=== RECORDS SHOWN ===

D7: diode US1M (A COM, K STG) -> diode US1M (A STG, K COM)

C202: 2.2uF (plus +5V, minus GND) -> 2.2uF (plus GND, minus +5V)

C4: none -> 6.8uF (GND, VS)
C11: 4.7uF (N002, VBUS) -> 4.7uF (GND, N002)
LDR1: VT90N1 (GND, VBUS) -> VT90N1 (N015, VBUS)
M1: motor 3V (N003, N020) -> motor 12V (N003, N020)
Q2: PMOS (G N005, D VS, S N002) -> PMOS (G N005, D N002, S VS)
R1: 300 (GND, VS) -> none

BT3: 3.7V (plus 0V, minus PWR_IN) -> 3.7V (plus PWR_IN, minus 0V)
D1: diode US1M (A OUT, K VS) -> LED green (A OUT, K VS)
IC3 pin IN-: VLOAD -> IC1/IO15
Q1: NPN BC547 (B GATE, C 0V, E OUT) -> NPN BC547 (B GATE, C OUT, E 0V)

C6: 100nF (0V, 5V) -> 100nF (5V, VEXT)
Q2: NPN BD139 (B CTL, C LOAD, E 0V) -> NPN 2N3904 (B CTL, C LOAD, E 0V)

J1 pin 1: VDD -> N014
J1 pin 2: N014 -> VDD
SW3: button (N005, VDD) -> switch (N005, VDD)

===

[EXERCISE REQUIREMENTS]:
Every entry should be output again exactly as written.

[RESPONSE AREA]:
D7: diode US1M (A COM, K STG) -> diode US1M (A STG, K COM)

C202: 2.2uF (plus +5V, minus GND) -> 2.2uF (plus GND, minus +5V)

C4: none -> 6.8uF (GND, VS)
C11: 4.7uF (N002, VBUS) -> 4.7uF (GND, N002)
LDR1: VT90N1 (GND, VBUS) -> VT90N1 (N015, VBUS)
M1: motor 3V (N003, N020) -> motor 12V (N003, N020)
Q2: PMOS (G N005, D VS, S N002) -> PMOS (G N005, D N002, S VS)
R1: 300 (GND, VS) -> none

BT3: 3.7V (plus 0V, minus PWR_IN) -> 3.7V (plus PWR_IN, minus 0V)
D1: diode US1M (A OUT, K VS) -> LED green (A OUT, K VS)
IC3 pin IN-: VLOAD -> IC1/IO15
Q1: NPN BC547 (B GATE, C 0V, E OUT) -> NPN BC547 (B GATE, C OUT, E 0V)

C6: 100nF (0V, 5V) -> 100nF (5V, VEXT)
Q2: NPN BD139 (B CTL, C LOAD, E 0V) -> NPN 2N3904 (B CTL, C LOAD, E 0V)

J1 pin 1: VDD -> N014
J1 pin 2: N014 -> VDD
SW3: button (N005, VDD) -> switch (N005, VDD)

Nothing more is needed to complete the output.